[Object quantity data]
=== Section Start ===

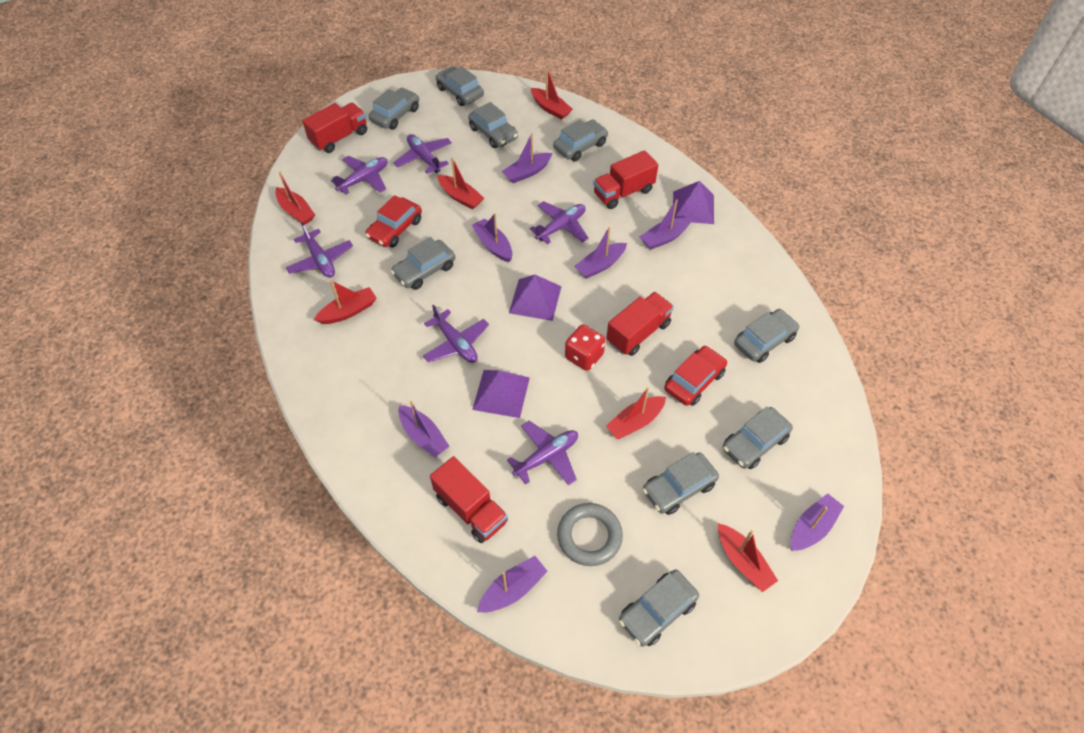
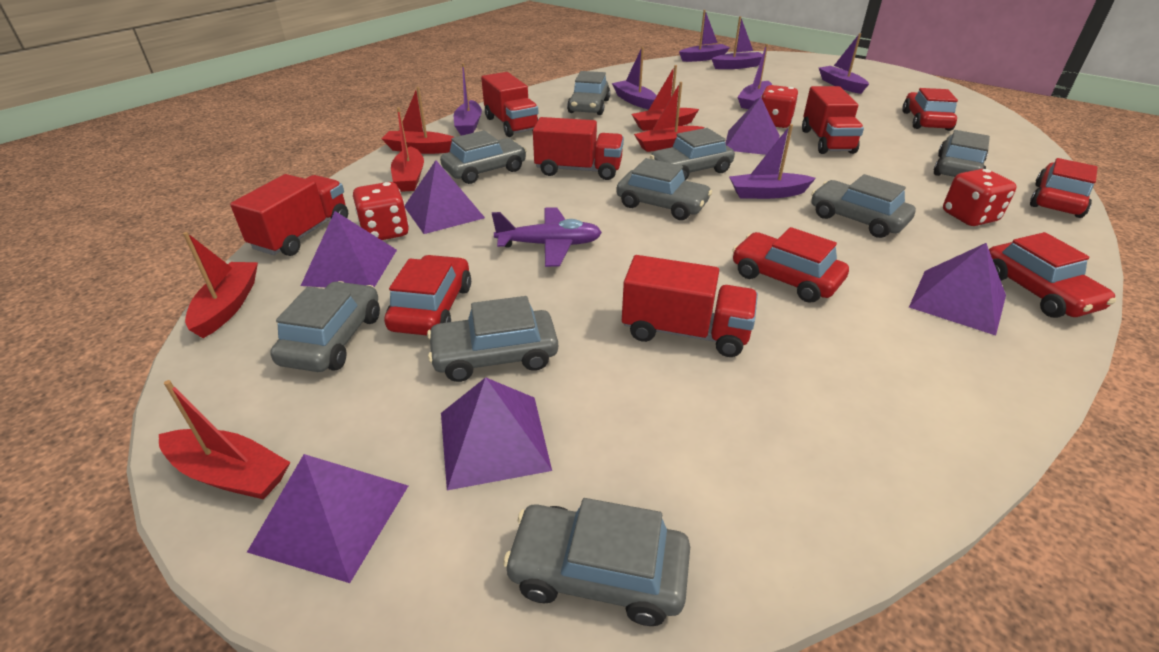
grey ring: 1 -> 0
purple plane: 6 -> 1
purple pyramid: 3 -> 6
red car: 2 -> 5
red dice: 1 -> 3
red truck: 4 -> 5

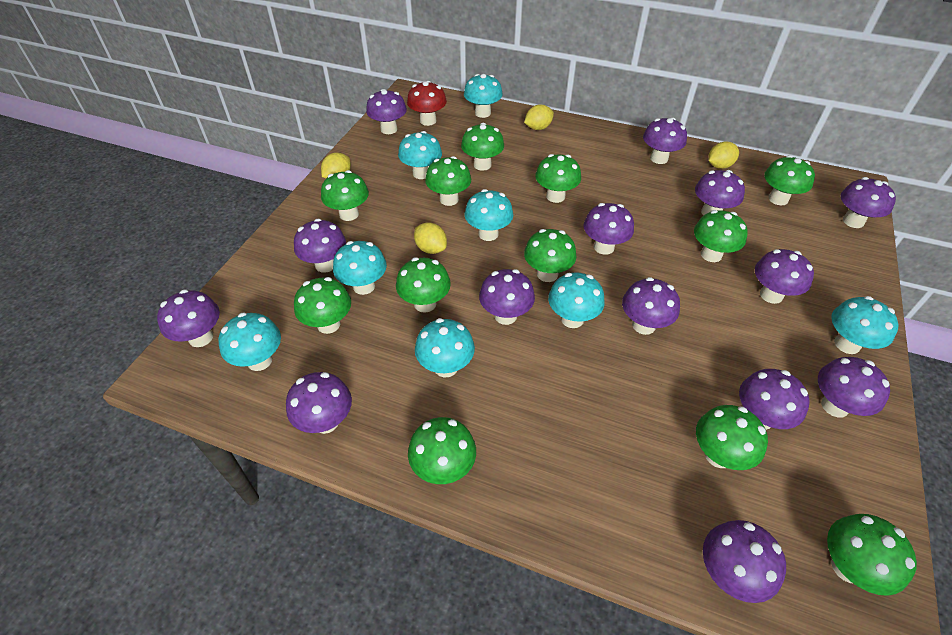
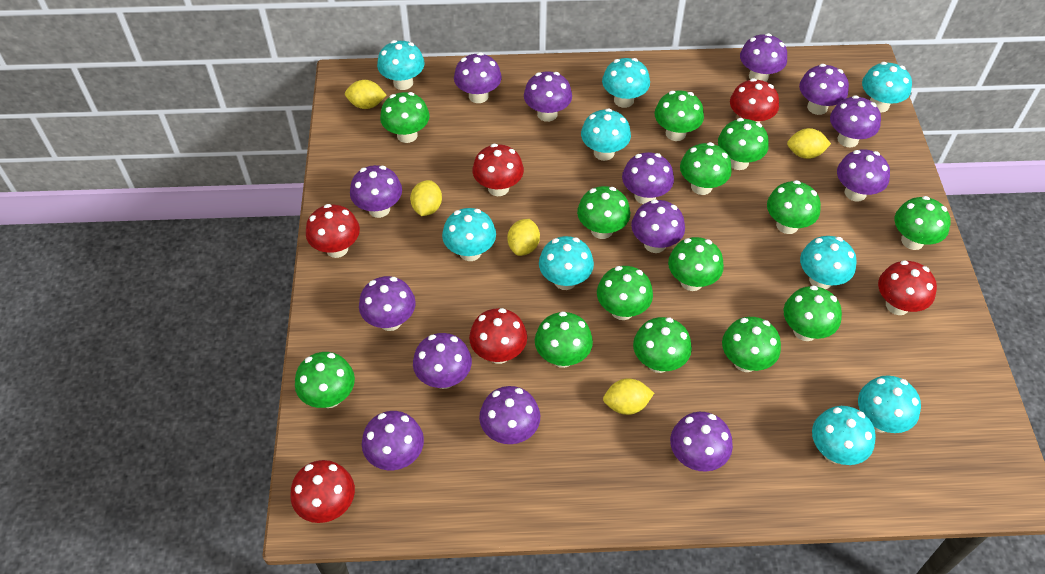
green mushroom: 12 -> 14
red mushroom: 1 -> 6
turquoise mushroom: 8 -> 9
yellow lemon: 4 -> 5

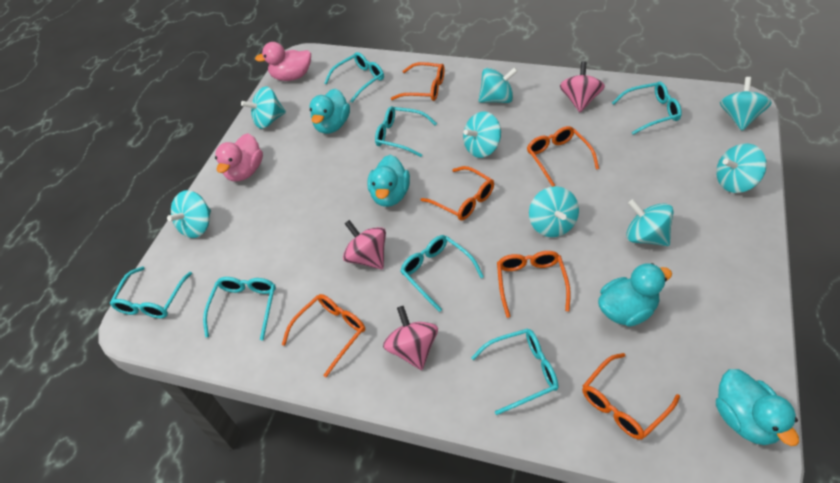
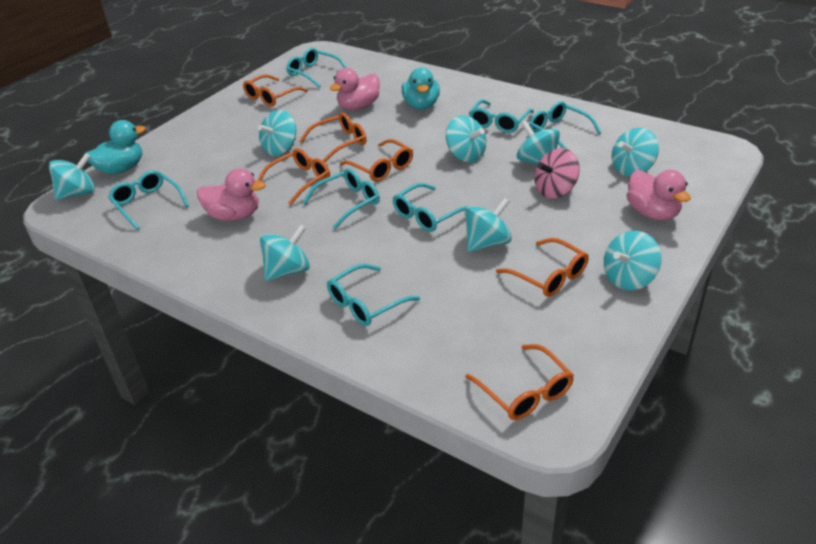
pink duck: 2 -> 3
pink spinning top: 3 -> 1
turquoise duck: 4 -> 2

=== Section End ===

### Problem requirements
Leave out the pictures, and extract exactly the lines from the one with "turquoise mushroom: 8 -> 9" through the end of the records, both ends included.

### Your response
turquoise mushroom: 8 -> 9
yellow lemon: 4 -> 5

pink duck: 2 -> 3
pink spinning top: 3 -> 1
turquoise duck: 4 -> 2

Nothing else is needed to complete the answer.